**Work request**
Write the entries below out again exactly; any picture in them stays out.

START Data shown

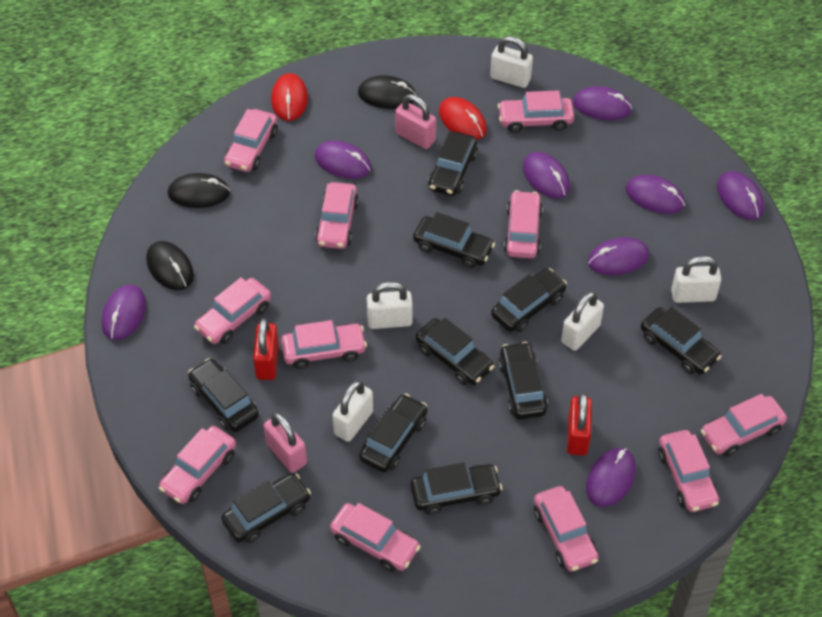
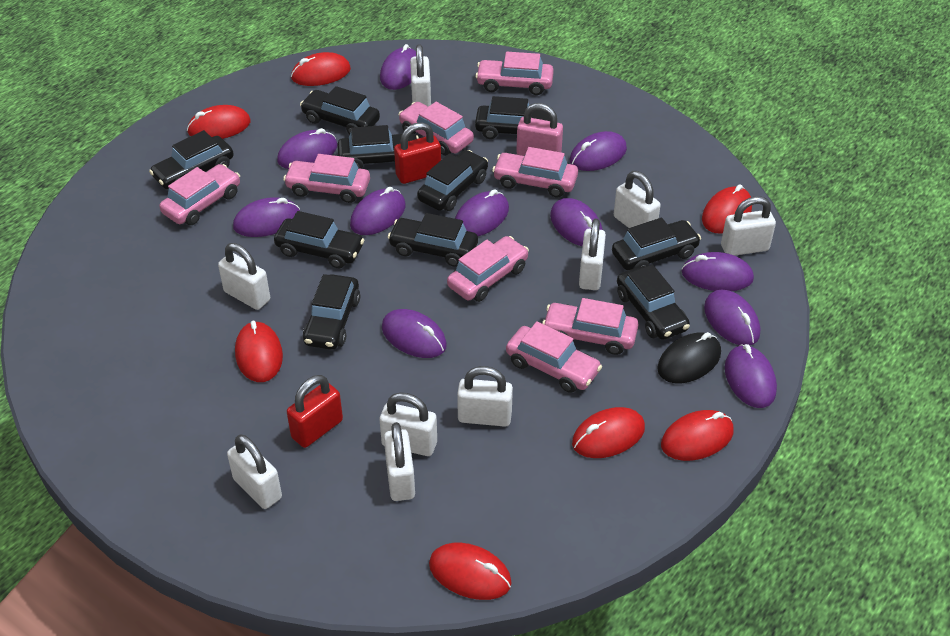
black mouse: 3 -> 1
pink car: 11 -> 8
pink padlock: 2 -> 1
purple mouse: 8 -> 11
red mouse: 2 -> 7
white padlock: 5 -> 9

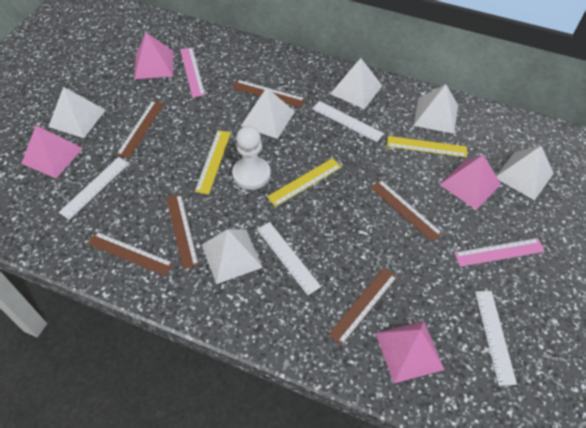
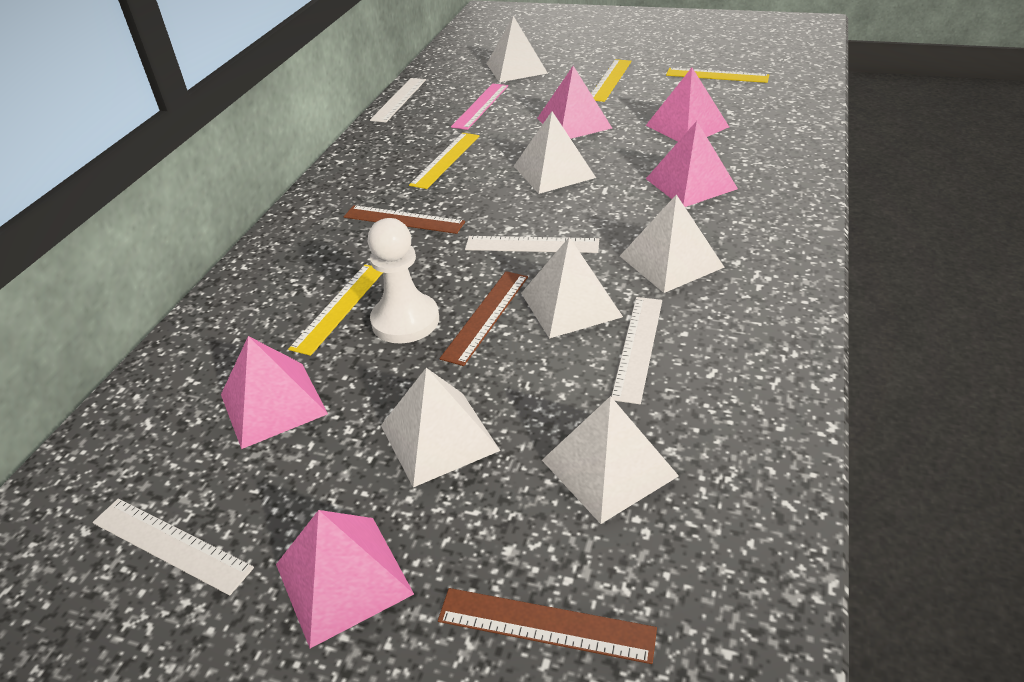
brown ruler: 6 -> 3
pink pyramid: 4 -> 5
pink ruler: 2 -> 1
yellow ruler: 3 -> 4

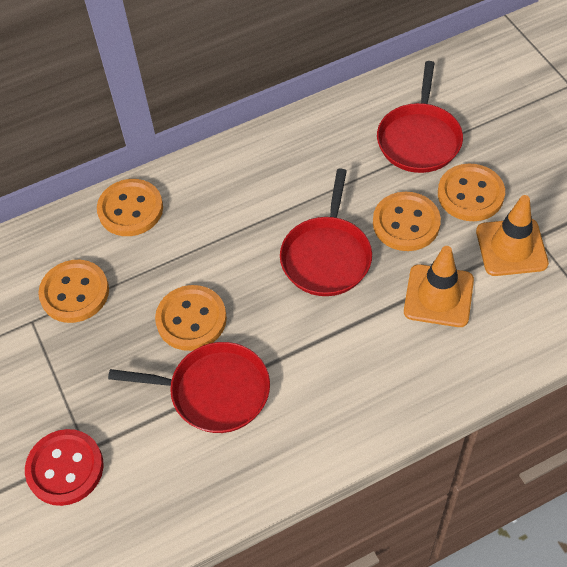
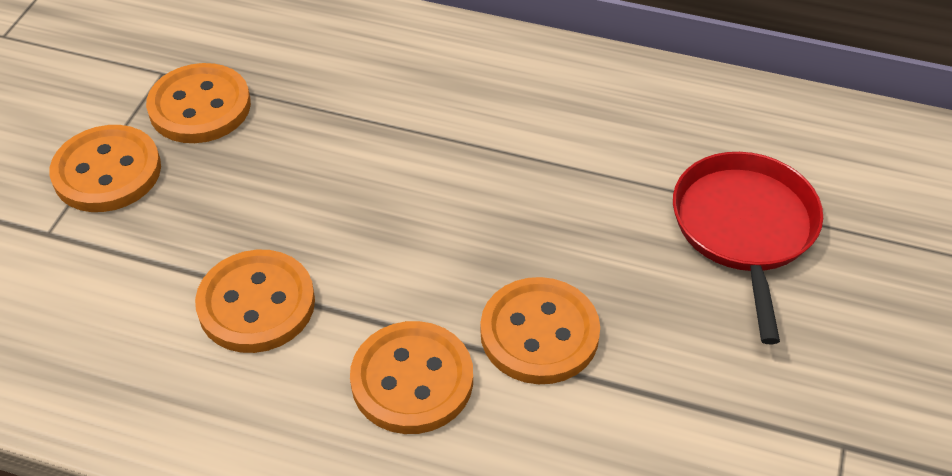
orange traffic cone: 2 -> 0
red button: 1 -> 0
red pan: 3 -> 1

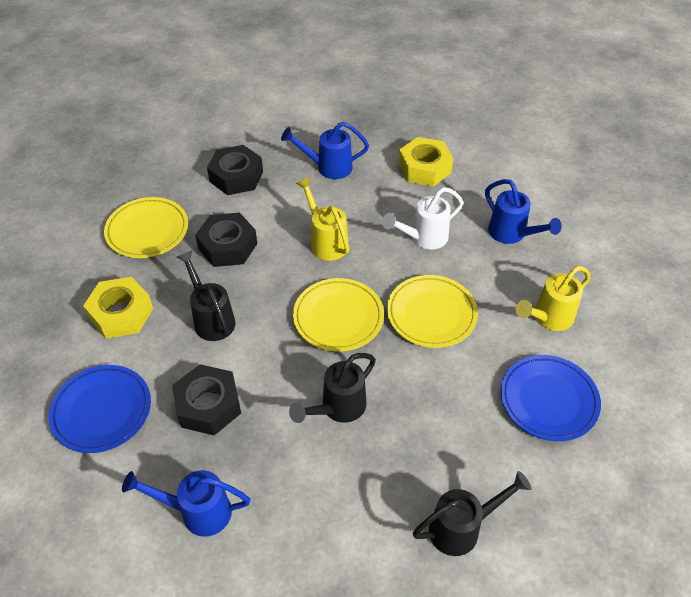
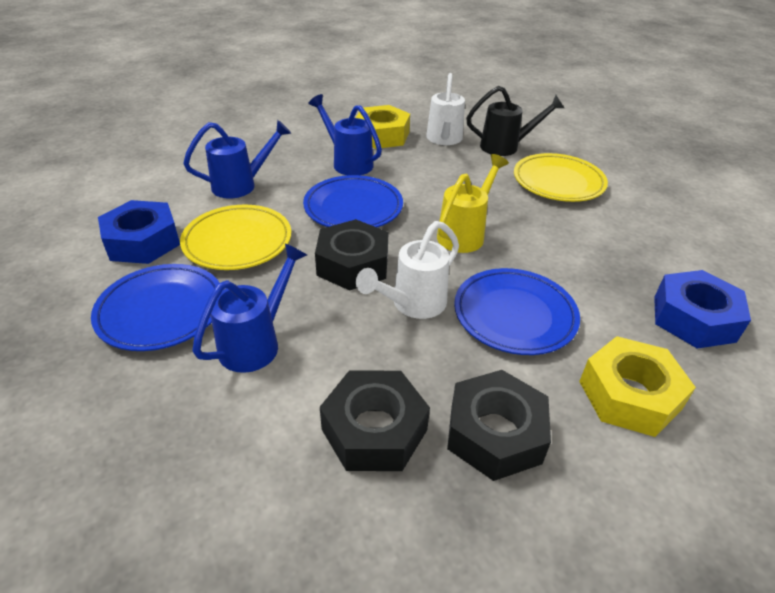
black watering can: 3 -> 1
blue nut: 0 -> 2
blue plate: 2 -> 3
white watering can: 1 -> 2
yellow plate: 3 -> 2
yellow watering can: 2 -> 1

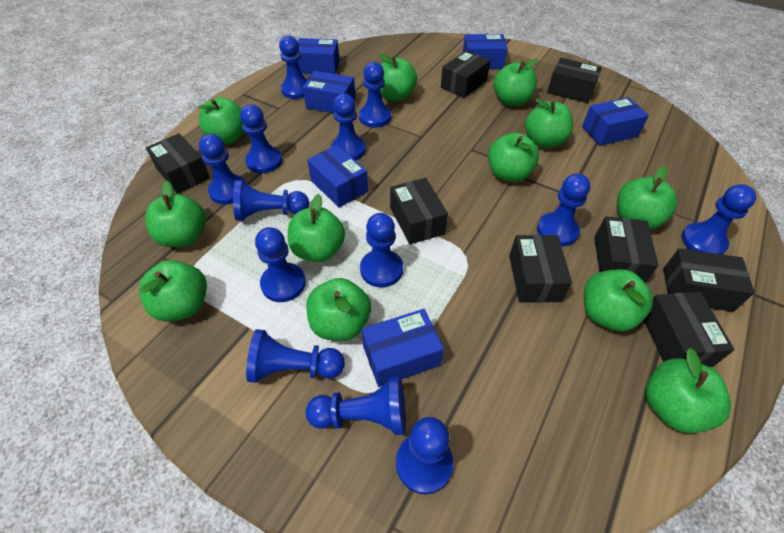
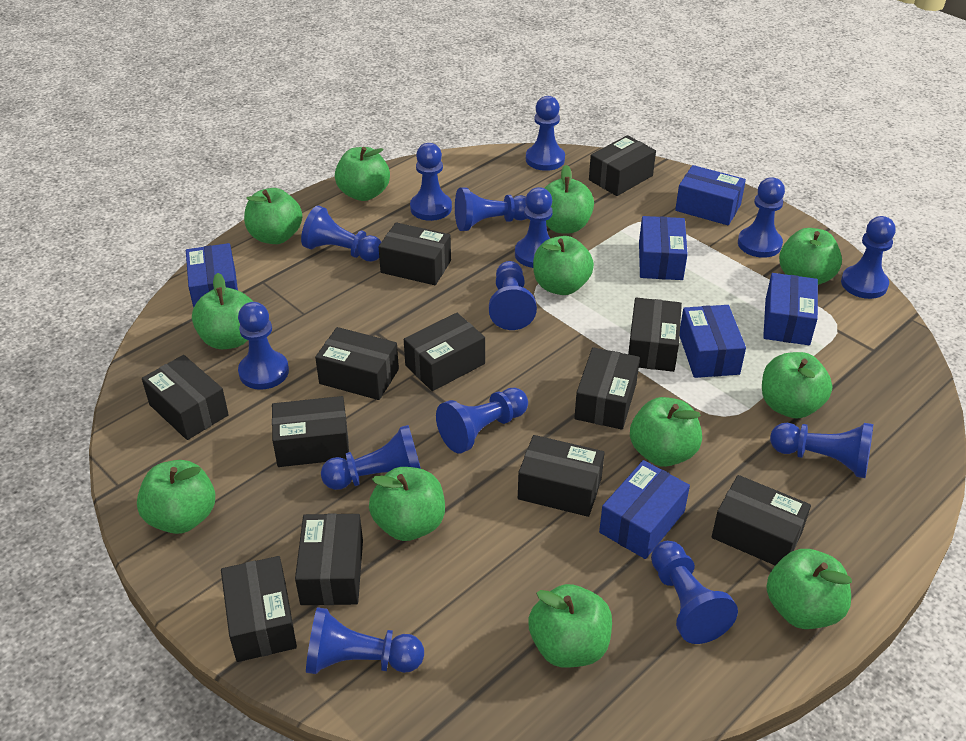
black box: 8 -> 12
blue pawn: 13 -> 14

END Data shown

**Written solution**
black mouse: 3 -> 1
pink car: 11 -> 8
pink padlock: 2 -> 1
purple mouse: 8 -> 11
red mouse: 2 -> 7
white padlock: 5 -> 9

brown ruler: 6 -> 3
pink pyramid: 4 -> 5
pink ruler: 2 -> 1
yellow ruler: 3 -> 4

orange traffic cone: 2 -> 0
red button: 1 -> 0
red pan: 3 -> 1

black watering can: 3 -> 1
blue nut: 0 -> 2
blue plate: 2 -> 3
white watering can: 1 -> 2
yellow plate: 3 -> 2
yellow watering can: 2 -> 1

black box: 8 -> 12
blue pawn: 13 -> 14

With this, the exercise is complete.